━━━ Entries provided

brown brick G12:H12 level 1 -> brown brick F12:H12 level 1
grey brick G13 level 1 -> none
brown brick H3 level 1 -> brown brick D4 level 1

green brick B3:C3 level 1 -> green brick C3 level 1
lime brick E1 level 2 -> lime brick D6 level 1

━━━━━━
━━━ Entries provided

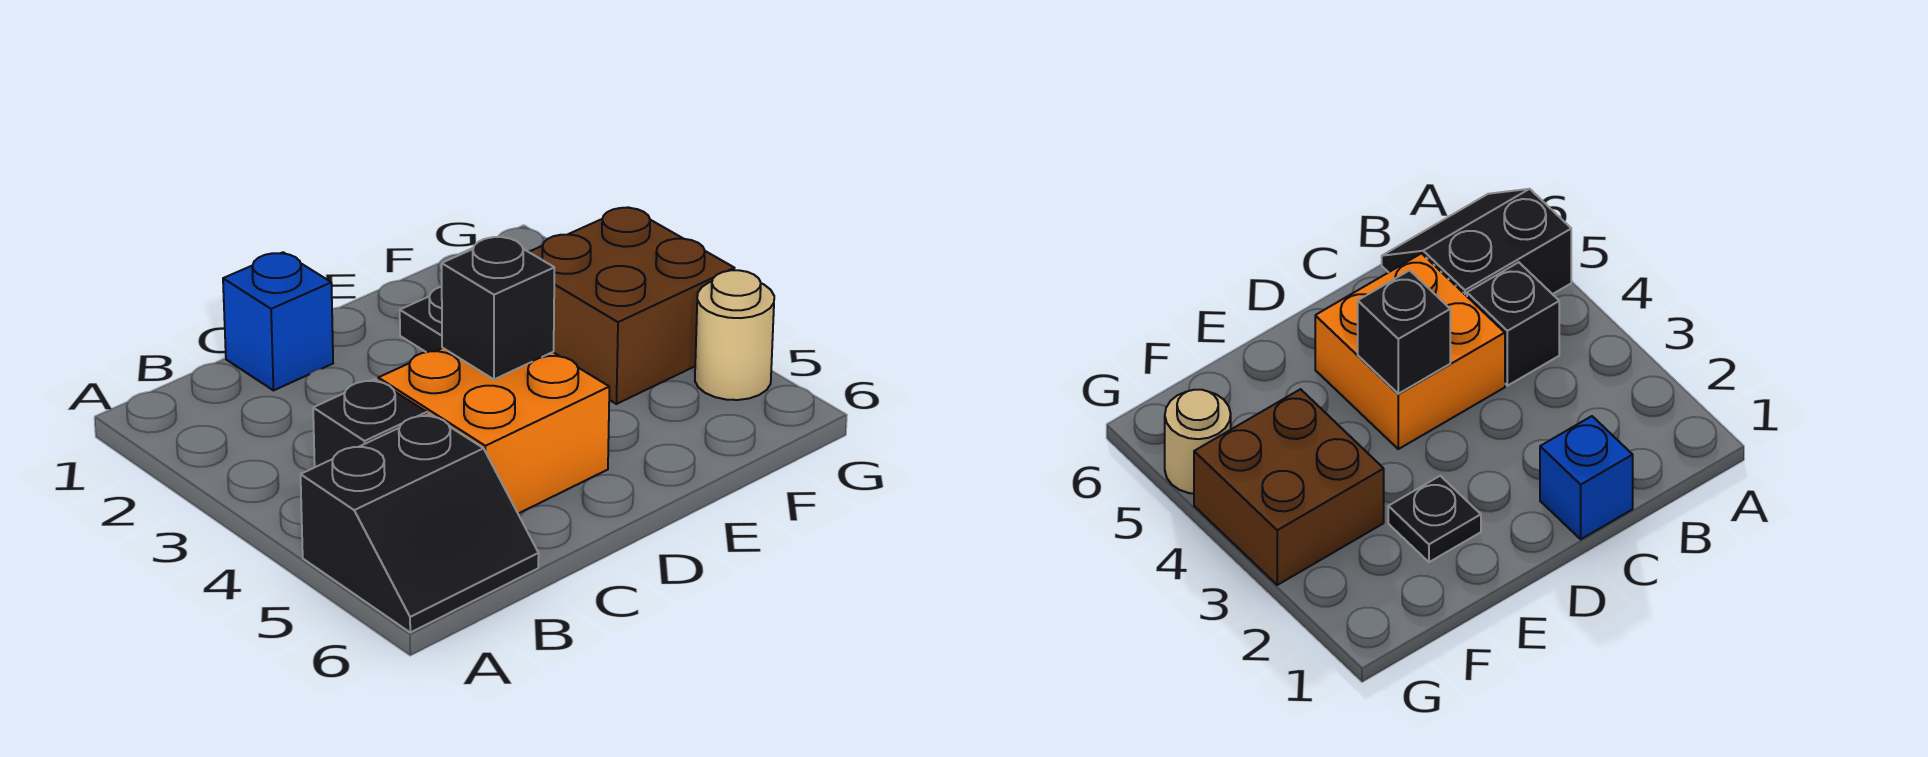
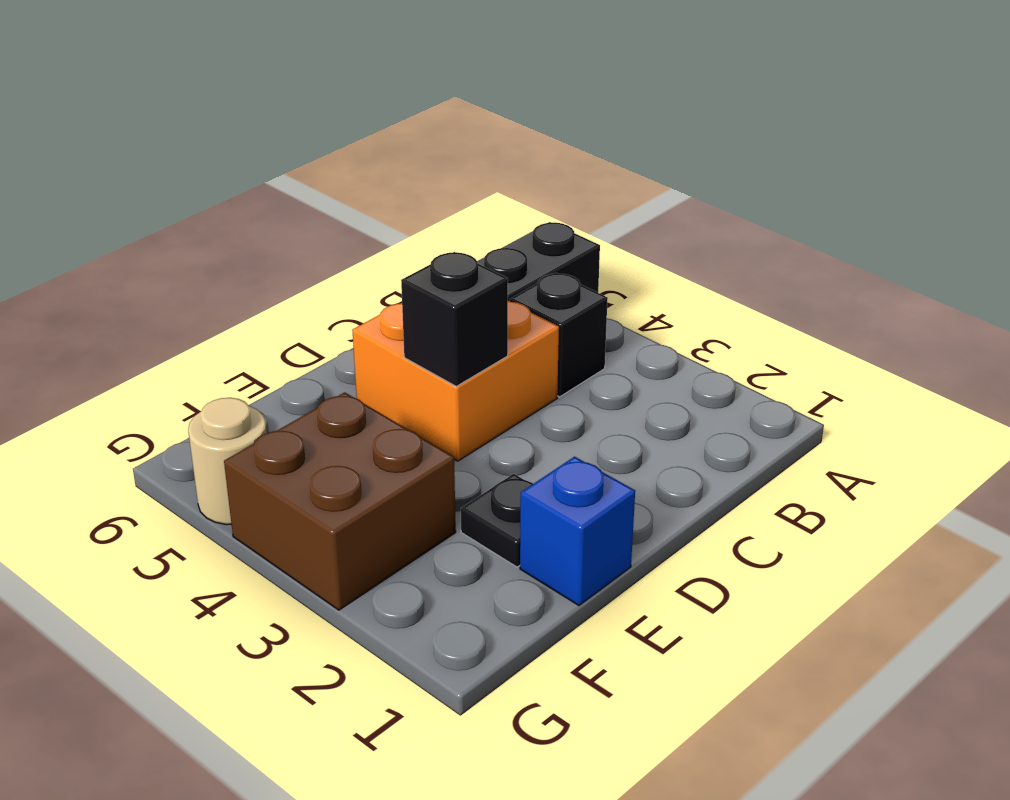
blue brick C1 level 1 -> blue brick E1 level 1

━━━━━━

[Assignment]: Working from the material above, retype exactly the lines from the one with "green brick B3:C3" through the one with "lime brick E1", both included, and only those lines.

[Solution to the exercise]:
green brick B3:C3 level 1 -> green brick C3 level 1
lime brick E1 level 2 -> lime brick D6 level 1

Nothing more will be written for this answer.